------ Stored data

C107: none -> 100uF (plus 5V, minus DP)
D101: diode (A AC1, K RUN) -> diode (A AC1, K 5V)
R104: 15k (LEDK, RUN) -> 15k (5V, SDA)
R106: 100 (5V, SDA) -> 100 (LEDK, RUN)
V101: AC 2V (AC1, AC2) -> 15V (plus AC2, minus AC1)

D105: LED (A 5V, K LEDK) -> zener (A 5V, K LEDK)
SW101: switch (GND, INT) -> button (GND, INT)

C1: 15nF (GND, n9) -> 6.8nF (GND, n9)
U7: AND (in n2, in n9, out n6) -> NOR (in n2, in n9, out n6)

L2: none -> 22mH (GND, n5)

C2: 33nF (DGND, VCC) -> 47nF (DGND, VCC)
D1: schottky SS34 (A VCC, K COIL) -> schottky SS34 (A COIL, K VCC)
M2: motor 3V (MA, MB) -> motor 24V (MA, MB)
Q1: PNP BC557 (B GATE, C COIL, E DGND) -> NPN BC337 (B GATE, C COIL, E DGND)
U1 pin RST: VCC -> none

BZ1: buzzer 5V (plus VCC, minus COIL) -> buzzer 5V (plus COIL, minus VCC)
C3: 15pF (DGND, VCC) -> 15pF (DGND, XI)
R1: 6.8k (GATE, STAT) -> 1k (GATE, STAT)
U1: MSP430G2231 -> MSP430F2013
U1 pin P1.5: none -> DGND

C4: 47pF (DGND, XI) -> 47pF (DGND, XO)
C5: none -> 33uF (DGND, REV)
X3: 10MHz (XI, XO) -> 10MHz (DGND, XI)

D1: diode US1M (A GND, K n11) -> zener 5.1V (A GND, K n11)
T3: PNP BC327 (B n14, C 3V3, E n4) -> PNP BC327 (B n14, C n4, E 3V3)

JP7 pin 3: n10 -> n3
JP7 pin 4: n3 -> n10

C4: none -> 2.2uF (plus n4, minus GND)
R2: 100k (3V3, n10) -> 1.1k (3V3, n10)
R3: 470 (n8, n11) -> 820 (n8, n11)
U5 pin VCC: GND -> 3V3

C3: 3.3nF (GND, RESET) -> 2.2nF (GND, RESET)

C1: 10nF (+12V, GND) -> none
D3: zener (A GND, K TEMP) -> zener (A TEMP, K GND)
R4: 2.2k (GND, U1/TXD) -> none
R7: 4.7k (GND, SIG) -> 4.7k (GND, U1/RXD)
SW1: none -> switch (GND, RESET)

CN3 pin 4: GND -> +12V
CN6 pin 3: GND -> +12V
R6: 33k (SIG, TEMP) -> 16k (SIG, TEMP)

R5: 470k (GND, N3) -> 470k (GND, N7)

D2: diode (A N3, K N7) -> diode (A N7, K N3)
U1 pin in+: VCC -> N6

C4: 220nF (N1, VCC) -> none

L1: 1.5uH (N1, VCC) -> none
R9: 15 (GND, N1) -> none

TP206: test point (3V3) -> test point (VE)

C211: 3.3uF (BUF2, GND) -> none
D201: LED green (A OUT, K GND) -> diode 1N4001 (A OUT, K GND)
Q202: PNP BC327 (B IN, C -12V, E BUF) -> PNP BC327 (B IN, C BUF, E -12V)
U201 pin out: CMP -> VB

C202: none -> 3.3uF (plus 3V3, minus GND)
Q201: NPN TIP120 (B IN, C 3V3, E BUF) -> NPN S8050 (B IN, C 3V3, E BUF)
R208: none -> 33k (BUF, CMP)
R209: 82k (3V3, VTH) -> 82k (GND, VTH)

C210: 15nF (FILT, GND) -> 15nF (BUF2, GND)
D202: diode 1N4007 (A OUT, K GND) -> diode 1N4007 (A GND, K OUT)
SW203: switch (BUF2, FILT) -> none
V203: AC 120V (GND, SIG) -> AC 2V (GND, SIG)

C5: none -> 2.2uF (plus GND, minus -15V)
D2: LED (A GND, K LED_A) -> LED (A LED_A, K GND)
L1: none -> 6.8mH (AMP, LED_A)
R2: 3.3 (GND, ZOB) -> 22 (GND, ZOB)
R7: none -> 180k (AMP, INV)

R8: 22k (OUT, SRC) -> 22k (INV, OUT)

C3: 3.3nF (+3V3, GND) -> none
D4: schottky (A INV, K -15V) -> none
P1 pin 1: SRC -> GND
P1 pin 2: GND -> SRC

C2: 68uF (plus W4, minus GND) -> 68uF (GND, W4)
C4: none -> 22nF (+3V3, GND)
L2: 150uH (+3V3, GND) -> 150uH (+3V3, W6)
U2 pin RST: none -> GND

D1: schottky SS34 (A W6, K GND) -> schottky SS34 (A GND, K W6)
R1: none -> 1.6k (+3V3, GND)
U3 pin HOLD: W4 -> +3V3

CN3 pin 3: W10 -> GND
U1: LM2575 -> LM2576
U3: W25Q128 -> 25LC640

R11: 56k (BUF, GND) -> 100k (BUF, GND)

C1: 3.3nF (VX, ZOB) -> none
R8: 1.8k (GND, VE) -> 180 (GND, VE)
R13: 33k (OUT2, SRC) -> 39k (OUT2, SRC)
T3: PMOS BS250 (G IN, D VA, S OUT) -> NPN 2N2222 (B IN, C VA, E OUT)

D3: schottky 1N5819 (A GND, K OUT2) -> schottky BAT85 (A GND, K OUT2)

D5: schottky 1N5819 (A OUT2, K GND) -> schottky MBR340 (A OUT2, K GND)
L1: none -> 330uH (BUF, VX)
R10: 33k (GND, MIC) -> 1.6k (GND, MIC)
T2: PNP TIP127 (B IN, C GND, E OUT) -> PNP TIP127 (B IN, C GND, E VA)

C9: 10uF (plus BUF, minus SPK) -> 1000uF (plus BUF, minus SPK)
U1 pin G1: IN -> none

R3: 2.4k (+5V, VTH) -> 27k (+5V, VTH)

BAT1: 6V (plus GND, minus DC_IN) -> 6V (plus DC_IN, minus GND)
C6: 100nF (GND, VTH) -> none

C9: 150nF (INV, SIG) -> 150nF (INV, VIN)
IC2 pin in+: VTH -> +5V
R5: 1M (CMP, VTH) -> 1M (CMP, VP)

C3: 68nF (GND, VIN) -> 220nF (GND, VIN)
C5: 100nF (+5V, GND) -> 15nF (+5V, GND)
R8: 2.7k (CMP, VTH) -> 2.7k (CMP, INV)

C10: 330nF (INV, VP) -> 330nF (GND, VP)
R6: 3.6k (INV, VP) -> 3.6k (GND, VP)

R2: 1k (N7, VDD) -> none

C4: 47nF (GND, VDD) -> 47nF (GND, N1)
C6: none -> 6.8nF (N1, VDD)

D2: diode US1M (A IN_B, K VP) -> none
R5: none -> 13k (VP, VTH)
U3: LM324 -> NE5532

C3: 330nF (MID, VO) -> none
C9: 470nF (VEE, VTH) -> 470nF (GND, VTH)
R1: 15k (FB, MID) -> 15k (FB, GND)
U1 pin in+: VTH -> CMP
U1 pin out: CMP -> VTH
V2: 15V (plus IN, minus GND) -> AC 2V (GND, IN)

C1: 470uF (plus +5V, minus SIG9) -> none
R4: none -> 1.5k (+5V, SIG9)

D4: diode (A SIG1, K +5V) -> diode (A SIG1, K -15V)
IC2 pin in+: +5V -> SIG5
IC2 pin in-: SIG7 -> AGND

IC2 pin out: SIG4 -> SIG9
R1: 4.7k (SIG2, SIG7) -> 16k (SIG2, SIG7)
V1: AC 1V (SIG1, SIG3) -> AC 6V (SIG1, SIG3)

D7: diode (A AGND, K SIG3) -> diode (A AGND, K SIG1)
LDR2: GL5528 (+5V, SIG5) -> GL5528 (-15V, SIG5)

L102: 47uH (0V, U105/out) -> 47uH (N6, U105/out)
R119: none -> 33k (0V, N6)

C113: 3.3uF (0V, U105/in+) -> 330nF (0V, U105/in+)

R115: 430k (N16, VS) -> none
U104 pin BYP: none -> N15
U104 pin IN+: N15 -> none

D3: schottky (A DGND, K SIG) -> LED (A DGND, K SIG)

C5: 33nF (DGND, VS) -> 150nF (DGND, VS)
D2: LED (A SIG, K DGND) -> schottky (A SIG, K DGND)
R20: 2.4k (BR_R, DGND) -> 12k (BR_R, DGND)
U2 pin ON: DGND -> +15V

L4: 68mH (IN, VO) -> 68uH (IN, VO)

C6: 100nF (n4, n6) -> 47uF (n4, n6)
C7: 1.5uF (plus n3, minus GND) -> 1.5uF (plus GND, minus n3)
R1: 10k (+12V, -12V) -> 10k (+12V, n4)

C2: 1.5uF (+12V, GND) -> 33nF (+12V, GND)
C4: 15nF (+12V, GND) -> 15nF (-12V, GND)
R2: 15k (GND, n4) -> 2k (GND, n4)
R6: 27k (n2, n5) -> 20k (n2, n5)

------------

*Your goal*.
Could you set down, word for word, only the lines above from the line with "U3 pin HOLD: W4 -> +3V3" to the line with "C6: 100nF (n4, n6) -> 47uF (n4, n6)", including both?

*Your response*.
U3 pin HOLD: W4 -> +3V3

CN3 pin 3: W10 -> GND
U1: LM2575 -> LM2576
U3: W25Q128 -> 25LC640

R11: 56k (BUF, GND) -> 100k (BUF, GND)

C1: 3.3nF (VX, ZOB) -> none
R8: 1.8k (GND, VE) -> 180 (GND, VE)
R13: 33k (OUT2, SRC) -> 39k (OUT2, SRC)
T3: PMOS BS250 (G IN, D VA, S OUT) -> NPN 2N2222 (B IN, C VA, E OUT)

D3: schottky 1N5819 (A GND, K OUT2) -> schottky BAT85 (A GND, K OUT2)

D5: schottky 1N5819 (A OUT2, K GND) -> schottky MBR340 (A OUT2, K GND)
L1: none -> 330uH (BUF, VX)
R10: 33k (GND, MIC) -> 1.6k (GND, MIC)
T2: PNP TIP127 (B IN, C GND, E OUT) -> PNP TIP127 (B IN, C GND, E VA)

C9: 10uF (plus BUF, minus SPK) -> 1000uF (plus BUF, minus SPK)
U1 pin G1: IN -> none

R3: 2.4k (+5V, VTH) -> 27k (+5V, VTH)

BAT1: 6V (plus GND, minus DC_IN) -> 6V (plus DC_IN, minus GND)
C6: 100nF (GND, VTH) -> none

C9: 150nF (INV, SIG) -> 150nF (INV, VIN)
IC2 pin in+: VTH -> +5V
R5: 1M (CMP, VTH) -> 1M (CMP, VP)

C3: 68nF (GND, VIN) -> 220nF (GND, VIN)
C5: 100nF (+5V, GND) -> 15nF (+5V, GND)
R8: 2.7k (CMP, VTH) -> 2.7k (CMP, INV)

C10: 330nF (INV, VP) -> 330nF (GND, VP)
R6: 3.6k (INV, VP) -> 3.6k (GND, VP)

R2: 1k (N7, VDD) -> none

C4: 47nF (GND, VDD) -> 47nF (GND, N1)
C6: none -> 6.8nF (N1, VDD)

D2: diode US1M (A IN_B, K VP) -> none
R5: none -> 13k (VP, VTH)
U3: LM324 -> NE5532

C3: 330nF (MID, VO) -> none
C9: 470nF (VEE, VTH) -> 470nF (GND, VTH)
R1: 15k (FB, MID) -> 15k (FB, GND)
U1 pin in+: VTH -> CMP
U1 pin out: CMP -> VTH
V2: 15V (plus IN, minus GND) -> AC 2V (GND, IN)

C1: 470uF (plus +5V, minus SIG9) -> none
R4: none -> 1.5k (+5V, SIG9)

D4: diode (A SIG1, K +5V) -> diode (A SIG1, K -15V)
IC2 pin in+: +5V -> SIG5
IC2 pin in-: SIG7 -> AGND

IC2 pin out: SIG4 -> SIG9
R1: 4.7k (SIG2, SIG7) -> 16k (SIG2, SIG7)
V1: AC 1V (SIG1, SIG3) -> AC 6V (SIG1, SIG3)

D7: diode (A AGND, K SIG3) -> diode (A AGND, K SIG1)
LDR2: GL5528 (+5V, SIG5) -> GL5528 (-15V, SIG5)

L102: 47uH (0V, U105/out) -> 47uH (N6, U105/out)
R119: none -> 33k (0V, N6)

C113: 3.3uF (0V, U105/in+) -> 330nF (0V, U105/in+)

R115: 430k (N16, VS) -> none
U104 pin BYP: none -> N15
U104 pin IN+: N15 -> none

D3: schottky (A DGND, K SIG) -> LED (A DGND, K SIG)

C5: 33nF (DGND, VS) -> 150nF (DGND, VS)
D2: LED (A SIG, K DGND) -> schottky (A SIG, K DGND)
R20: 2.4k (BR_R, DGND) -> 12k (BR_R, DGND)
U2 pin ON: DGND -> +15V

L4: 68mH (IN, VO) -> 68uH (IN, VO)

C6: 100nF (n4, n6) -> 47uF (n4, n6)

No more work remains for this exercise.